[GOAL OF THE EXERCISE] From the line containing "[209, 308, 259, 348]" through the last line of the material, copy every line exactly, both ends inclusive; do not copy pictures.

[DATA SHOWN]
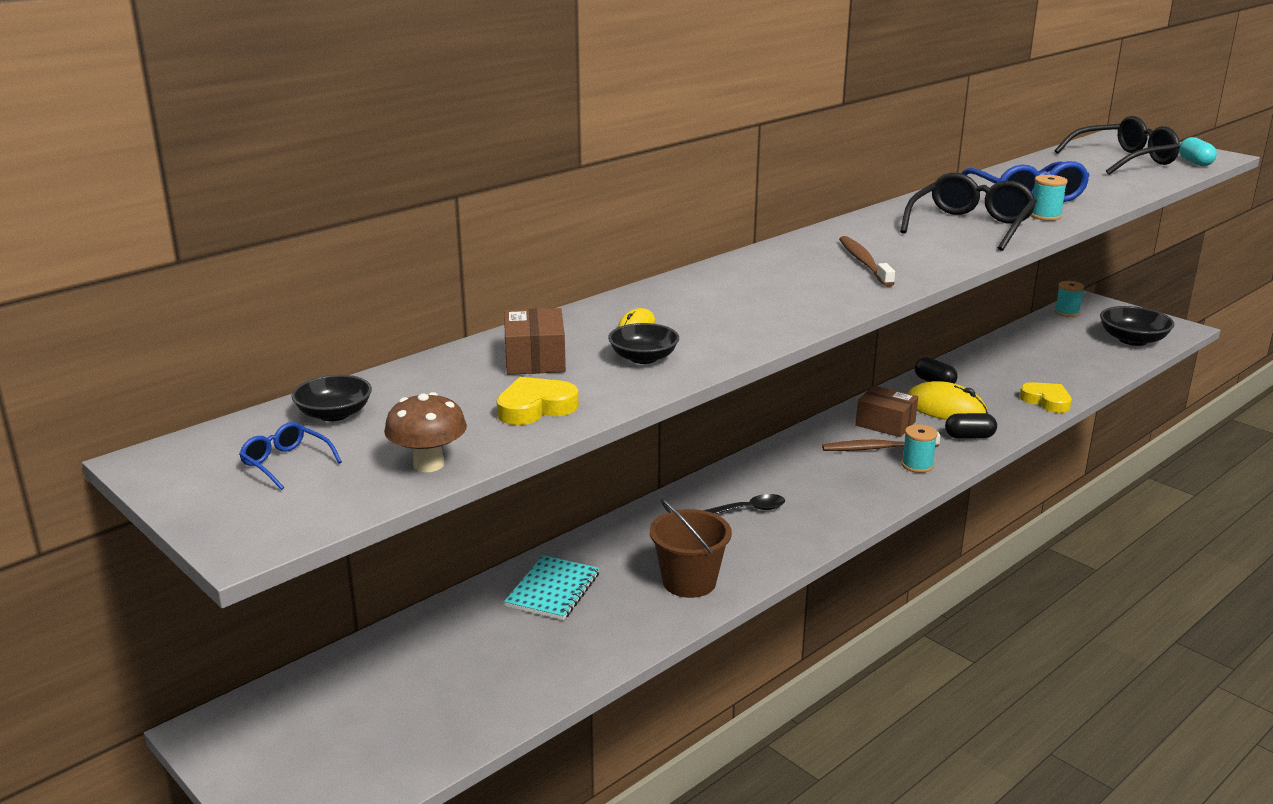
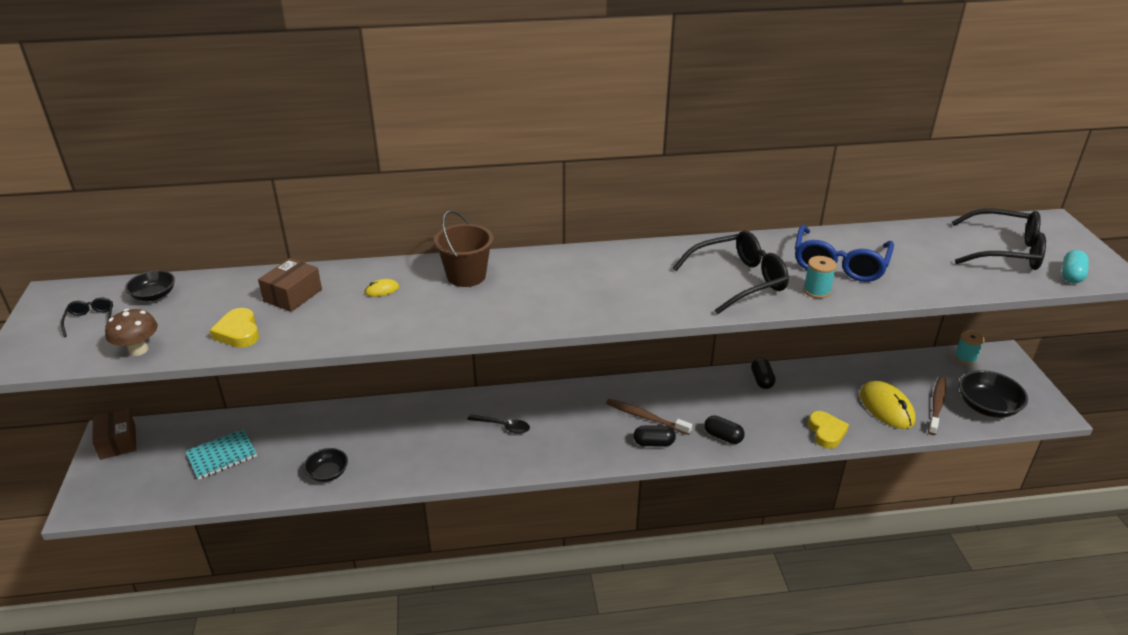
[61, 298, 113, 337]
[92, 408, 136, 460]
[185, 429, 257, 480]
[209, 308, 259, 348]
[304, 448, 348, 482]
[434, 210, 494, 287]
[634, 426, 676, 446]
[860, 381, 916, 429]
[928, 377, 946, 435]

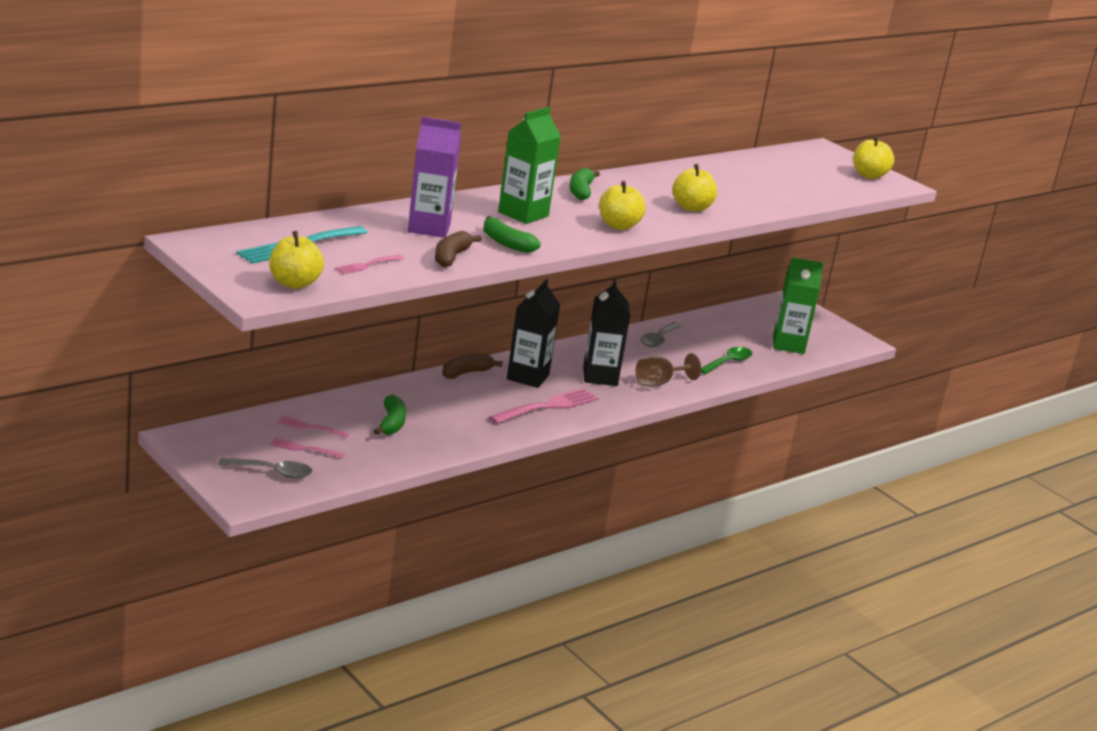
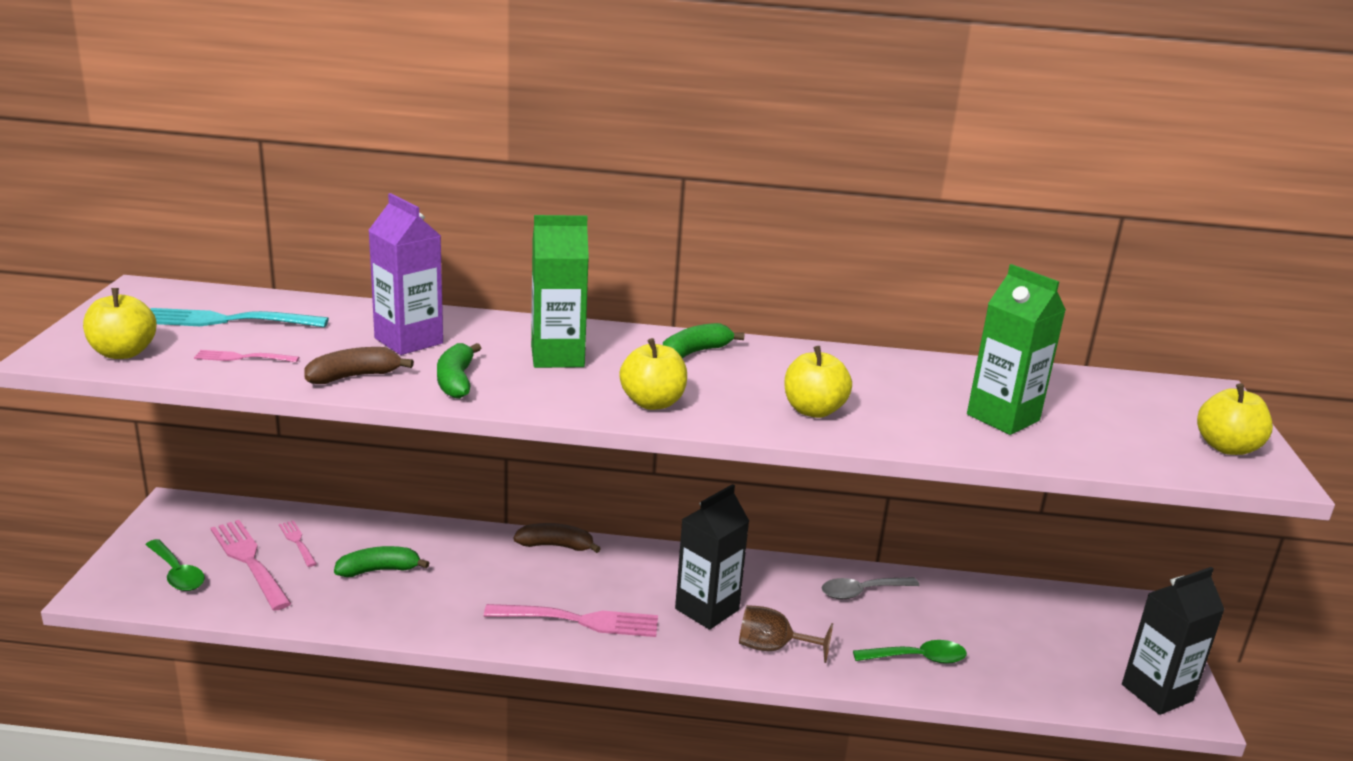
[145, 539, 205, 591]
[210, 520, 292, 611]
[334, 546, 429, 577]
[967, 264, 1066, 435]
[1122, 567, 1225, 715]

[EXERCISE OUTPUT]
[209, 308, 259, 348]
[304, 448, 348, 482]
[434, 210, 494, 287]
[634, 426, 676, 446]
[860, 381, 916, 429]
[928, 377, 946, 435]

[145, 539, 205, 591]
[210, 520, 292, 611]
[334, 546, 429, 577]
[967, 264, 1066, 435]
[1122, 567, 1225, 715]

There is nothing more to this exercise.